TASK TO COMPLETE>
Reduce the material below to its lines containing "camera".

DATA SUPPLIED>
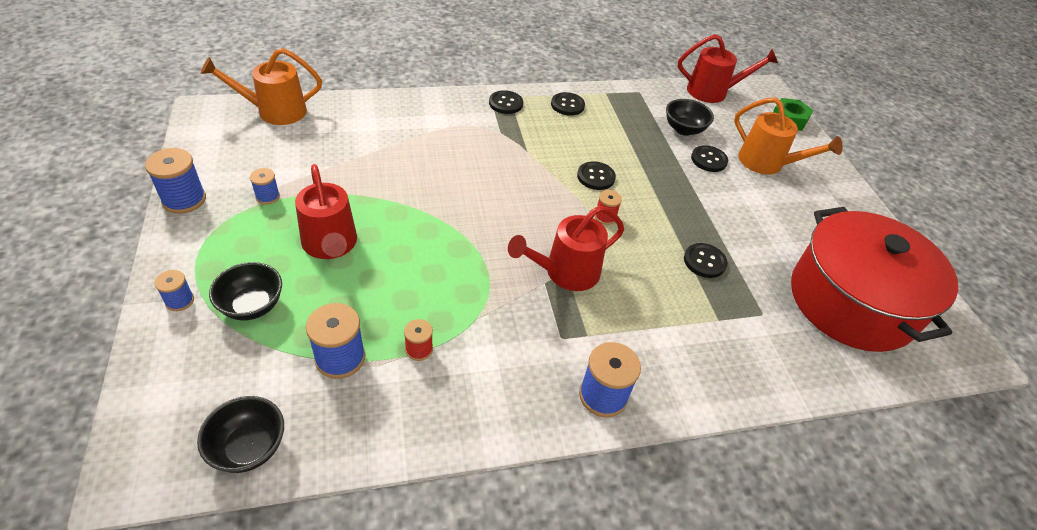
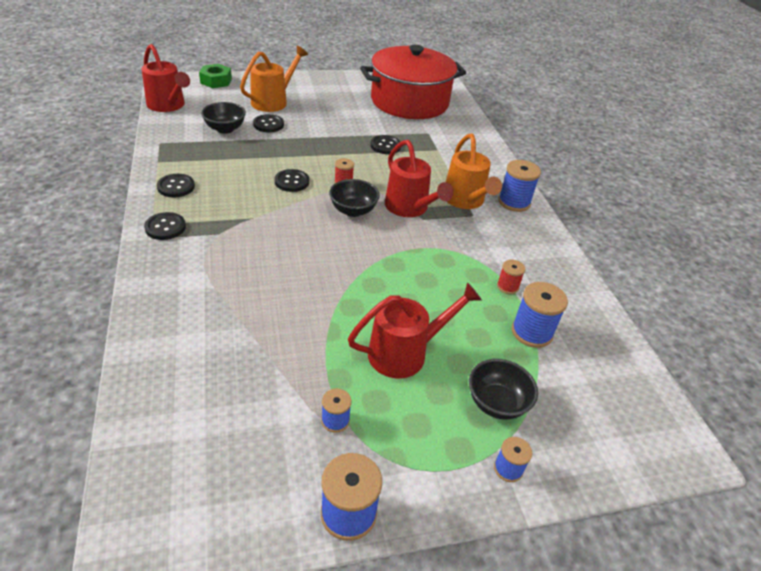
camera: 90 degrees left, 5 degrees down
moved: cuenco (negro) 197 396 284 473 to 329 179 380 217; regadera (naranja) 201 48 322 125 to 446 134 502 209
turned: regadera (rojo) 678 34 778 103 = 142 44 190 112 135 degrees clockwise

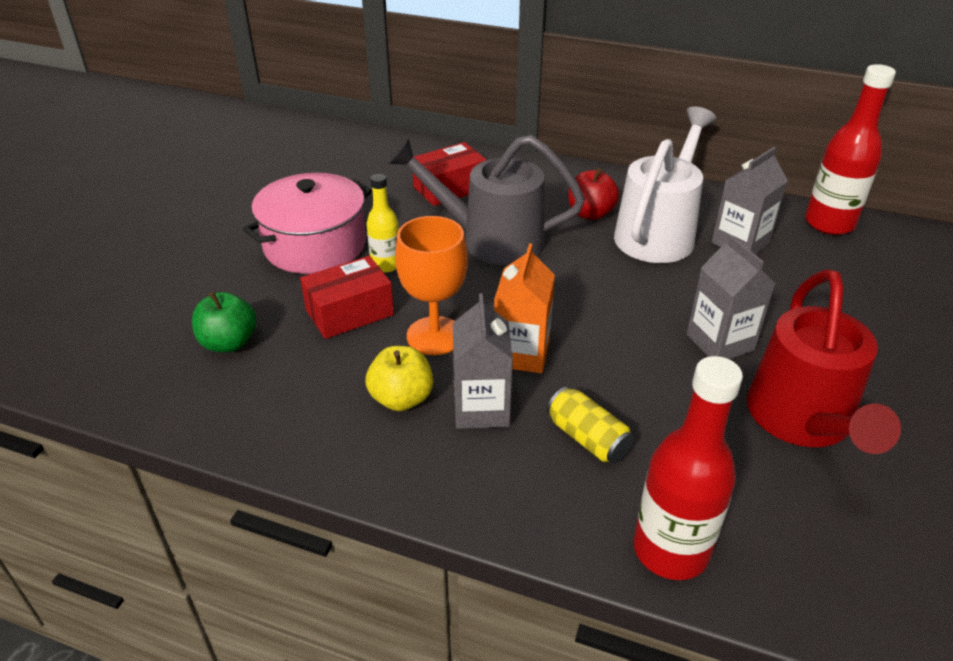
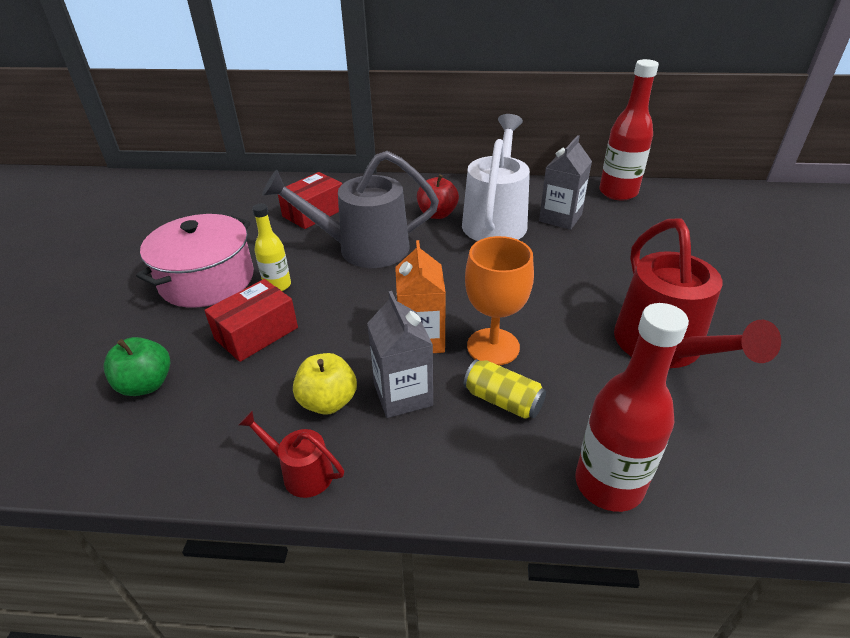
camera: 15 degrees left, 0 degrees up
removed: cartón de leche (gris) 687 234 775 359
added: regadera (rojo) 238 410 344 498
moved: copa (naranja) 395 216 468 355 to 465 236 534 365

COMPLETED TASK>
camera: 90 degrees left, 5 degrees down
camera: 15 degrees left, 0 degrees up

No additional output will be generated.